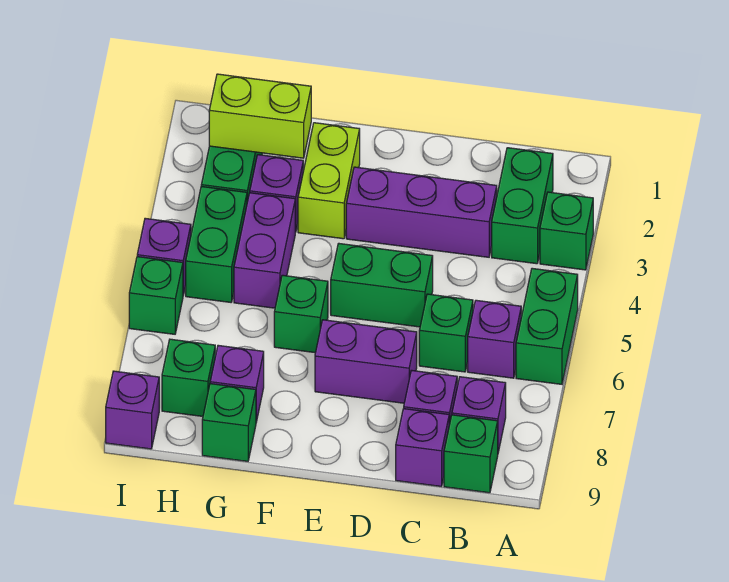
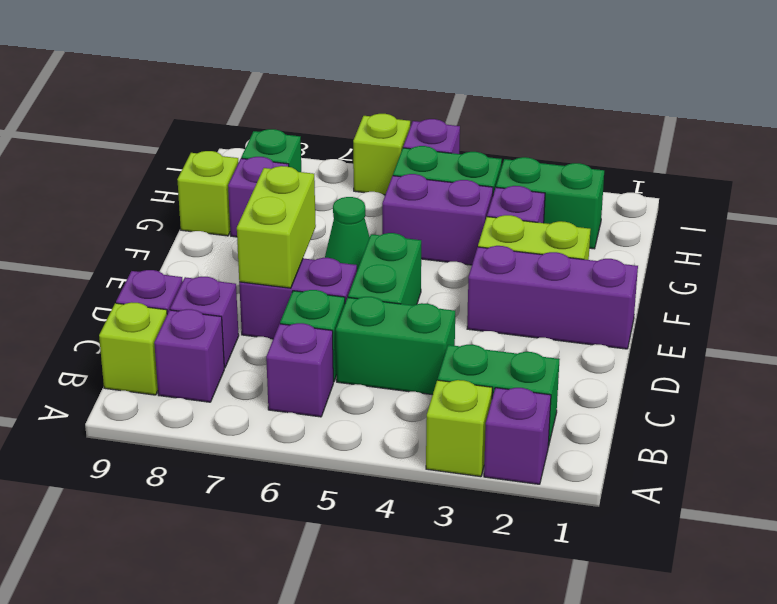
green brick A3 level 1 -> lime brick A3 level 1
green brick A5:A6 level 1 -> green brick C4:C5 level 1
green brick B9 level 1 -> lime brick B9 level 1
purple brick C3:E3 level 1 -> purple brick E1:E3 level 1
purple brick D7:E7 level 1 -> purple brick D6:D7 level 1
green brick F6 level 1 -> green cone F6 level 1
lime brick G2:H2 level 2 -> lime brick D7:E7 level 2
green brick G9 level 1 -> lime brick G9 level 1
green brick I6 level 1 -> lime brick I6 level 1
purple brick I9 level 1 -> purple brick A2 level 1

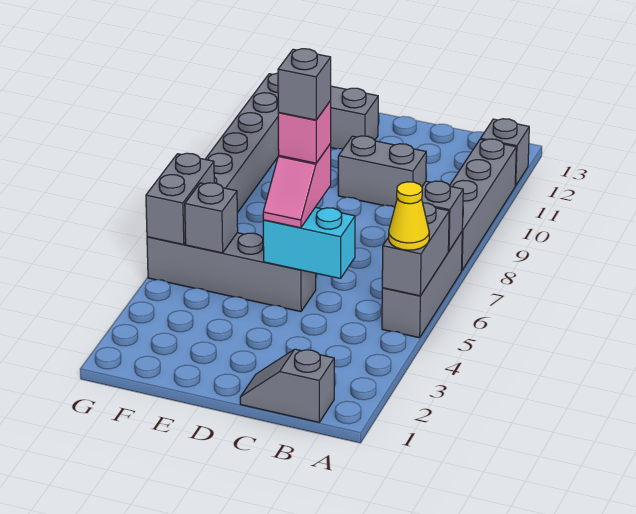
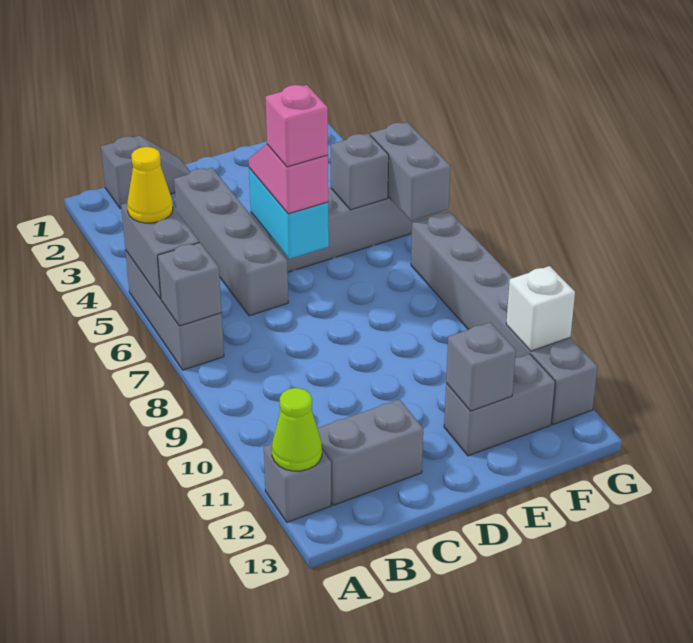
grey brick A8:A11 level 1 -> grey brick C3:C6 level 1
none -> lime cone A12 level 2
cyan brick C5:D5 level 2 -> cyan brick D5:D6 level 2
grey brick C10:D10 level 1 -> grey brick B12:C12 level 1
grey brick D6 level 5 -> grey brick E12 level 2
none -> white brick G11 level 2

Goal of the exercise: Reproduce the full material exactly, excluding the pictures.

Output of the task:
green brick A3 level 1 -> lime brick A3 level 1
green brick A5:A6 level 1 -> green brick C4:C5 level 1
green brick B9 level 1 -> lime brick B9 level 1
purple brick C3:E3 level 1 -> purple brick E1:E3 level 1
purple brick D7:E7 level 1 -> purple brick D6:D7 level 1
green brick F6 level 1 -> green cone F6 level 1
lime brick G2:H2 level 2 -> lime brick D7:E7 level 2
green brick G9 level 1 -> lime brick G9 level 1
green brick I6 level 1 -> lime brick I6 level 1
purple brick I9 level 1 -> purple brick A2 level 1

grey brick A8:A11 level 1 -> grey brick C3:C6 level 1
none -> lime cone A12 level 2
cyan brick C5:D5 level 2 -> cyan brick D5:D6 level 2
grey brick C10:D10 level 1 -> grey brick B12:C12 level 1
grey brick D6 level 5 -> grey brick E12 level 2
none -> white brick G11 level 2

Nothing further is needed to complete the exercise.